--- Begin The records ---
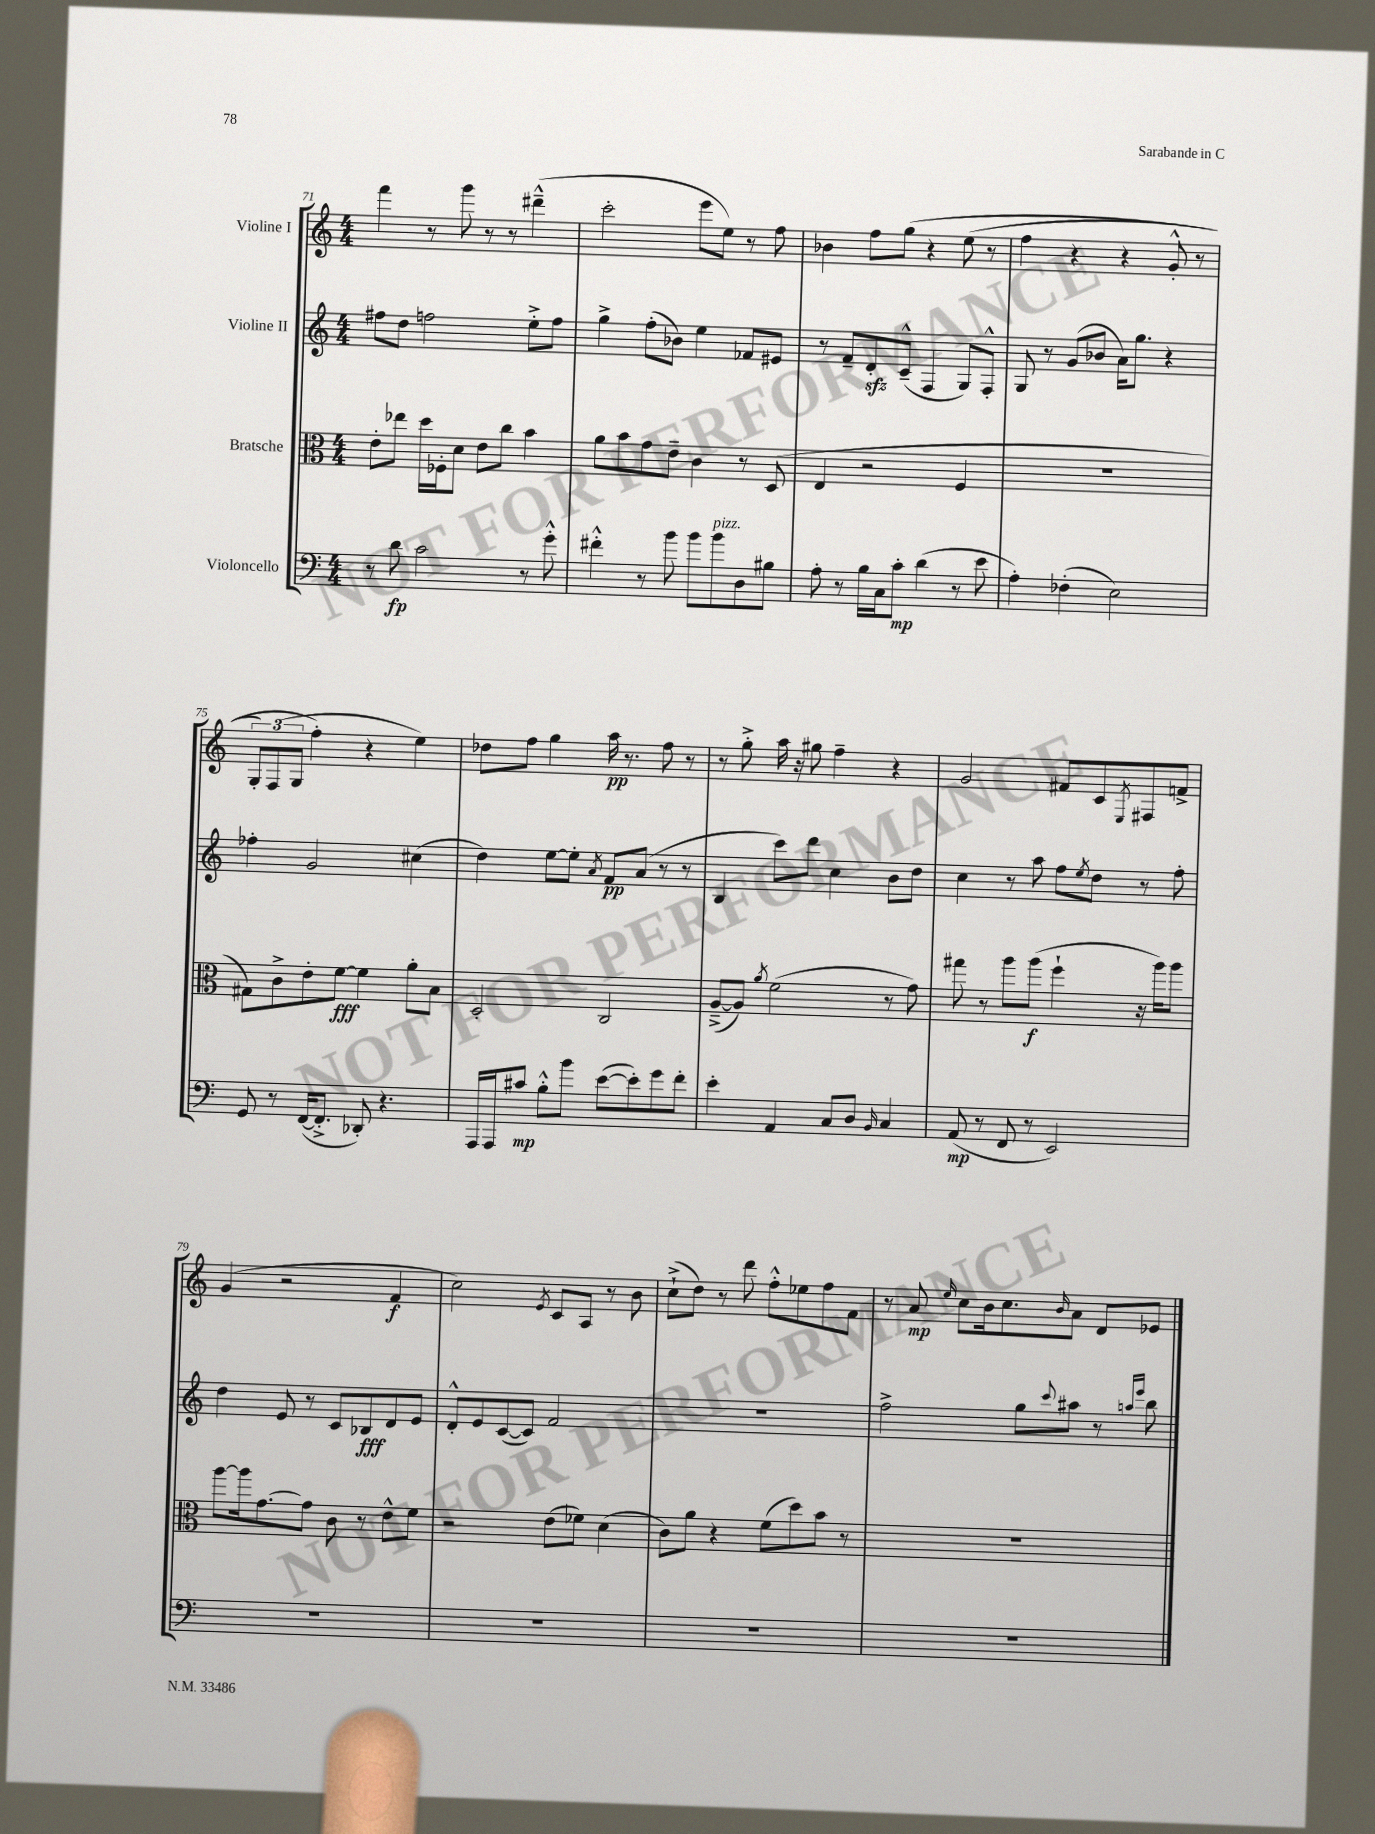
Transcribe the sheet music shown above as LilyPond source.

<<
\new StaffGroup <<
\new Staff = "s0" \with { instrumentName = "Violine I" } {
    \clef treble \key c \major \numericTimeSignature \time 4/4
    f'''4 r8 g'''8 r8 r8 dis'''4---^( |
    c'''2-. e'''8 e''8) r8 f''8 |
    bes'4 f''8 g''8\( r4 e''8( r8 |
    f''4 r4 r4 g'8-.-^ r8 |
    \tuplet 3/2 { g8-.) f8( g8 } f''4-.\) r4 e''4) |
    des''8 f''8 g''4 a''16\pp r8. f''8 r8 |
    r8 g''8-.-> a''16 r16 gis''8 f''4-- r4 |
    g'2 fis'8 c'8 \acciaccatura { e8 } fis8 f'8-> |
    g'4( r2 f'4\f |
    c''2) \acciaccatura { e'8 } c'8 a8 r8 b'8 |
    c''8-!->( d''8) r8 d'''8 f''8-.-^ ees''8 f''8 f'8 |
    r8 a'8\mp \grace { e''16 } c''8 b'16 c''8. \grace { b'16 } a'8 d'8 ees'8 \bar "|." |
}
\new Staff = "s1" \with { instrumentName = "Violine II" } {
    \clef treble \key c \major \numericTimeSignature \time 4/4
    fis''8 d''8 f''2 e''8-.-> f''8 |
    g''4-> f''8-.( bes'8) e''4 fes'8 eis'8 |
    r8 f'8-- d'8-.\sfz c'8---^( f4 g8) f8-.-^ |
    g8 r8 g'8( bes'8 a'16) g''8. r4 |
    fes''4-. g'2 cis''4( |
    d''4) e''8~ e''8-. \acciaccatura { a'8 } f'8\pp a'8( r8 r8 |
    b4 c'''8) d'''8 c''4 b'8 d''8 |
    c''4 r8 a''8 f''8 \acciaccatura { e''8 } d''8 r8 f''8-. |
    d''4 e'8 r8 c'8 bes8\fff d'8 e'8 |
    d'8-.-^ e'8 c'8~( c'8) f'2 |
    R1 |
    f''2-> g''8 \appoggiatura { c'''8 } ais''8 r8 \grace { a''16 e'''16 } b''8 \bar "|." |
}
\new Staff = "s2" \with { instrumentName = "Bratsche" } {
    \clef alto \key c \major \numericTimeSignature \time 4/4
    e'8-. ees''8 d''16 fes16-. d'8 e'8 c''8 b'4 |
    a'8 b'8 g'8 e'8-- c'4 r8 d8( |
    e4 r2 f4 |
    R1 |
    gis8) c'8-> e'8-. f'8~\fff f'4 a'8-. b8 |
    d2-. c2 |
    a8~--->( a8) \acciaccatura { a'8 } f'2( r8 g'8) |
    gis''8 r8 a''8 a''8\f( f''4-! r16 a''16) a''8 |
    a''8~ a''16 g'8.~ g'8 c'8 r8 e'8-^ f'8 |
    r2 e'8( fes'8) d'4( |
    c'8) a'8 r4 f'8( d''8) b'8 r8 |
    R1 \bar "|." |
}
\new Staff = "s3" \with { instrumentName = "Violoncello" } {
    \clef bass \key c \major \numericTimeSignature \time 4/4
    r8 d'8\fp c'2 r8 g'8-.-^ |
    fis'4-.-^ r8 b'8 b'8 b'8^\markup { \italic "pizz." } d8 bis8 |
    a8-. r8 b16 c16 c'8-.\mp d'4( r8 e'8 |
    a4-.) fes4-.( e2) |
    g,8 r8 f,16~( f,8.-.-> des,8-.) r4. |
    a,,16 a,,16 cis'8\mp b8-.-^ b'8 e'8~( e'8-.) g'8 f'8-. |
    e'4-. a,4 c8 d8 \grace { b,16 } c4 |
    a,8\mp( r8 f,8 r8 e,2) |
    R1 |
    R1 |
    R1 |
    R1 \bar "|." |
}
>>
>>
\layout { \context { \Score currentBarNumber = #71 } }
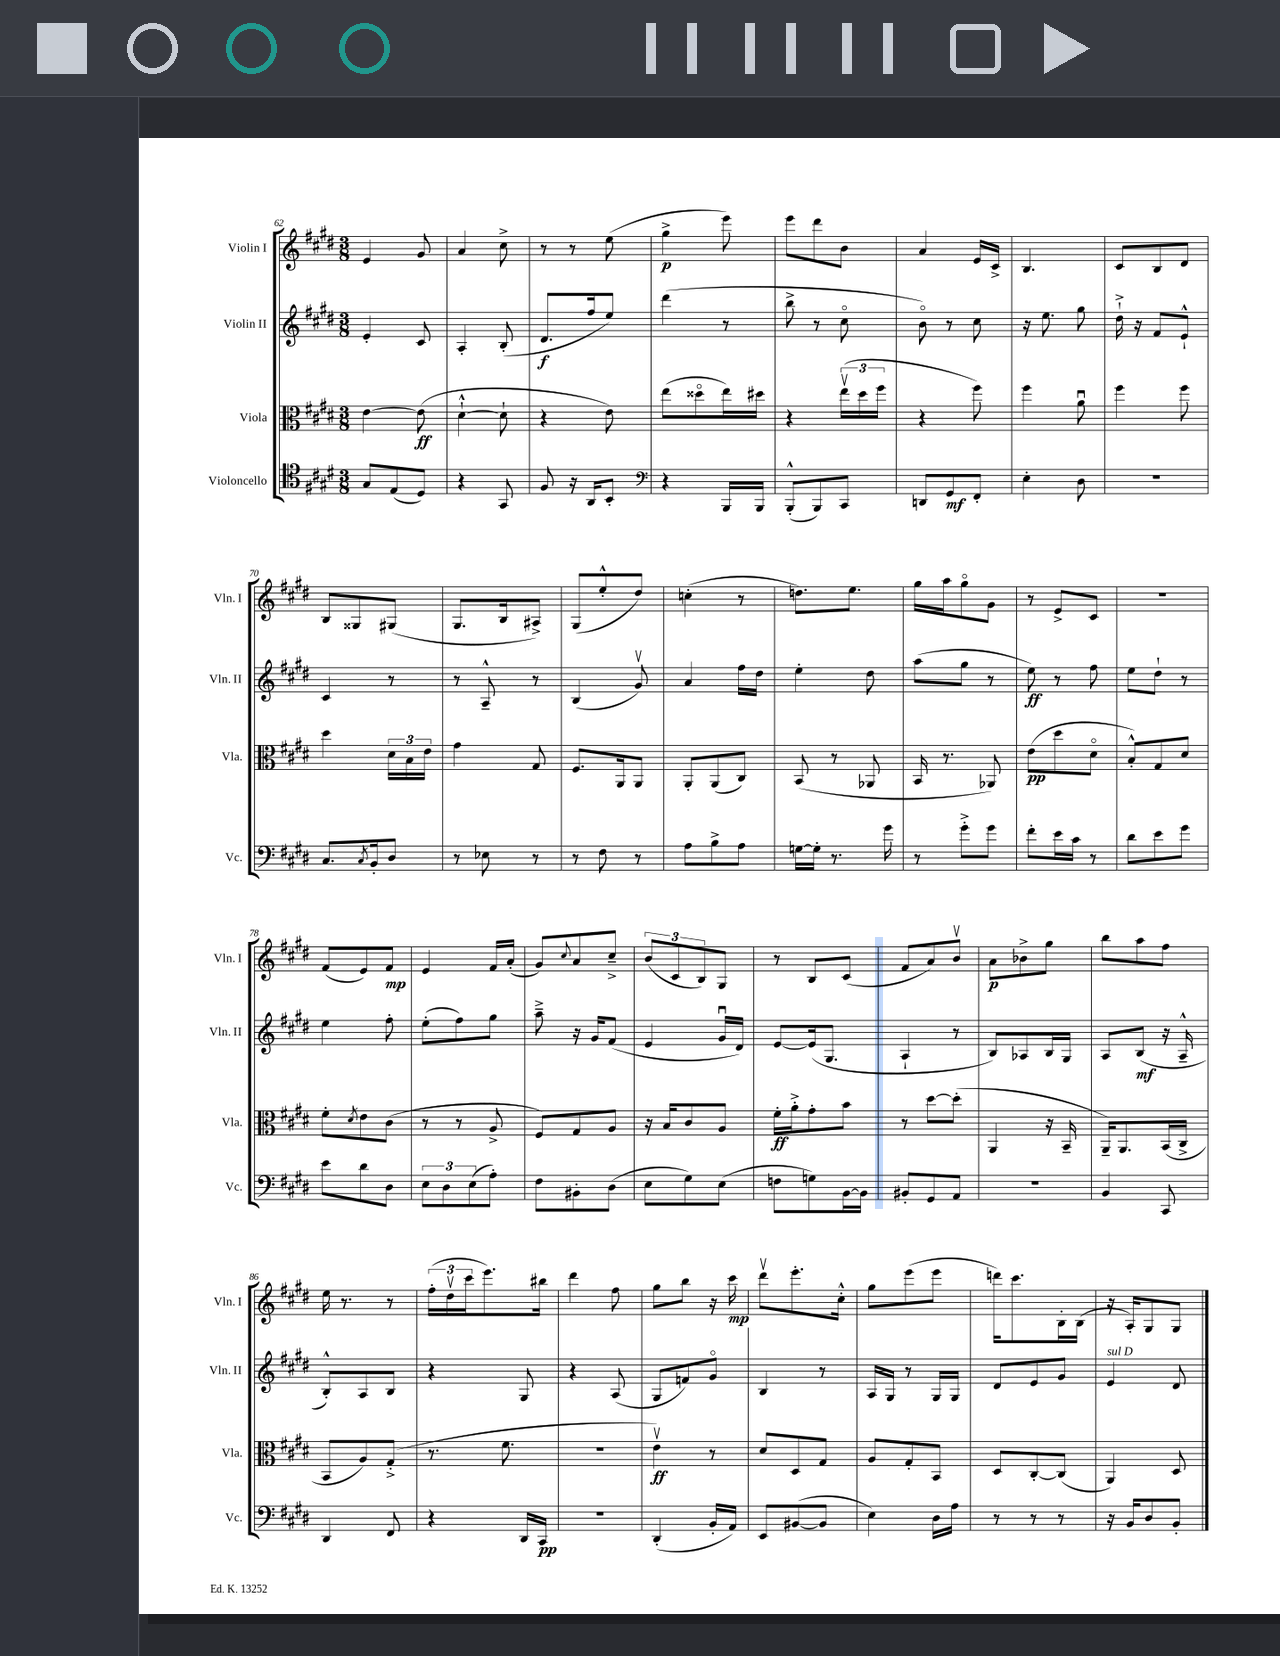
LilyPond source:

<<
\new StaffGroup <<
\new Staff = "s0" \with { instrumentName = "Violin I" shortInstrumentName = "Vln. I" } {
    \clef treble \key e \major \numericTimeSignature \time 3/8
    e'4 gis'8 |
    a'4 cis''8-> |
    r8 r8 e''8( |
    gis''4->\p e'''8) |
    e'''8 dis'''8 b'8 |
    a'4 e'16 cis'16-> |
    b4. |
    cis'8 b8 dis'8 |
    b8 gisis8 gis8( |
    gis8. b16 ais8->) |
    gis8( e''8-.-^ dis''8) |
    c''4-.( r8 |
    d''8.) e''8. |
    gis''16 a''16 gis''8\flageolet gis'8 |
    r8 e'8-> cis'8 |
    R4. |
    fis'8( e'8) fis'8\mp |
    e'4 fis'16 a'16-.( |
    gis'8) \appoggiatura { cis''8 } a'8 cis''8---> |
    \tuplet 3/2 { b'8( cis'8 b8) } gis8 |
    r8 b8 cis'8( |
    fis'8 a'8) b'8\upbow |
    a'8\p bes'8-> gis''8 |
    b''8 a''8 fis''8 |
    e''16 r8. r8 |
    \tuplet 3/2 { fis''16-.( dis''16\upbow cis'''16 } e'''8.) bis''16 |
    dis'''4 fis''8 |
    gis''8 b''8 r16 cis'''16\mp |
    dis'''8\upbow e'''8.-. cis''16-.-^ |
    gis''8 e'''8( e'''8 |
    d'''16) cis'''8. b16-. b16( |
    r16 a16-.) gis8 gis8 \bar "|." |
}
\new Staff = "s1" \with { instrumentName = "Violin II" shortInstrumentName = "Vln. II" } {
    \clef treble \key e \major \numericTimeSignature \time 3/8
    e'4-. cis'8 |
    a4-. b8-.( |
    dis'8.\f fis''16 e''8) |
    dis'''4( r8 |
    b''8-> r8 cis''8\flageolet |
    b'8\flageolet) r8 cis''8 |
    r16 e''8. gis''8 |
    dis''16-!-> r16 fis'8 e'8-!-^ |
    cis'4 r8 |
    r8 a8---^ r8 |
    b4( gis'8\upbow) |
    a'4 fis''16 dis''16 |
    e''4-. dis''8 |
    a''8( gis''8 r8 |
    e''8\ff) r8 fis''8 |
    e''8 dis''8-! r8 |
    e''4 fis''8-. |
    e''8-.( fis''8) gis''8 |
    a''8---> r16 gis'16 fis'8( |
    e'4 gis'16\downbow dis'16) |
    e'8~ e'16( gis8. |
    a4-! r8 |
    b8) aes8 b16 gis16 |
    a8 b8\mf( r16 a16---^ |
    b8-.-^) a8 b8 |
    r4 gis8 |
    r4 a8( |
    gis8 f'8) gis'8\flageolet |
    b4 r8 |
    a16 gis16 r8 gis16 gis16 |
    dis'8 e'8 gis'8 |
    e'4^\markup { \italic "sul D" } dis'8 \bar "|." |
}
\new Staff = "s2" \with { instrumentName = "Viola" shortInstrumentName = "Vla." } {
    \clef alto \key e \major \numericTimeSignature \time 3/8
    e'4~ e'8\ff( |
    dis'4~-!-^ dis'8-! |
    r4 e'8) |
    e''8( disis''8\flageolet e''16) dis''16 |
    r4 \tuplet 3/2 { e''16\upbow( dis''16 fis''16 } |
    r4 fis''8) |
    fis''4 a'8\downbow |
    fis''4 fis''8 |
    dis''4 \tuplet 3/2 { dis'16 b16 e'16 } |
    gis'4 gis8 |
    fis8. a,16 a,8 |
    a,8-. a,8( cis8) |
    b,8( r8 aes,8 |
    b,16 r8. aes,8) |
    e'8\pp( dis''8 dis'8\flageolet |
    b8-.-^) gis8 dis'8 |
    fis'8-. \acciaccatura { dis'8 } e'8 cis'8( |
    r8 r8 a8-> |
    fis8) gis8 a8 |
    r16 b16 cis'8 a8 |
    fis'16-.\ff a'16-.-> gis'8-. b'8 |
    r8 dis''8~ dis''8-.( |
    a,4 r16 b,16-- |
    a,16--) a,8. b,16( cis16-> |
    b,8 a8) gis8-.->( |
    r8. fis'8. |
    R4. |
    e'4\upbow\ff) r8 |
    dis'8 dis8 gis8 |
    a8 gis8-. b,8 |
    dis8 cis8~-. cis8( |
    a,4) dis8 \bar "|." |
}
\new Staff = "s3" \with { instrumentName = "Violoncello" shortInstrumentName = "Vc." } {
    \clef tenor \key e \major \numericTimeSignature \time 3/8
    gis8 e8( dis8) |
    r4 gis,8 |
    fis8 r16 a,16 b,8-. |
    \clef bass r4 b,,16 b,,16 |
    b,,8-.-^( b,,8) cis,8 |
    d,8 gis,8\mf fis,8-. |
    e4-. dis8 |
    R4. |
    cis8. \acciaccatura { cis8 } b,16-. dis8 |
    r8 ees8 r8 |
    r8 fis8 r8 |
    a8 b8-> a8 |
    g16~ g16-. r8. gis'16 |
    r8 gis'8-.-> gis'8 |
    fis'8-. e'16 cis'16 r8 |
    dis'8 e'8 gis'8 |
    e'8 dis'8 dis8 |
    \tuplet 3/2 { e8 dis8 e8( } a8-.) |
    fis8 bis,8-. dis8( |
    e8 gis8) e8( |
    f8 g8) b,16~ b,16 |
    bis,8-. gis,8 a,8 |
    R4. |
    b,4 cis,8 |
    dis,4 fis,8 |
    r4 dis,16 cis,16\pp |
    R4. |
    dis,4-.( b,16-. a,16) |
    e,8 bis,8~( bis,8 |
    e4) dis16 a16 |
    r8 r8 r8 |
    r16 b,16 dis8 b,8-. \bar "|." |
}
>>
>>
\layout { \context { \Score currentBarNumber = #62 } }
--- End The records ---
▶ [Short exercise] How many lines in the items above contain the string "source", counting case? Give only the number.

▶ [Answer for this exercise] 2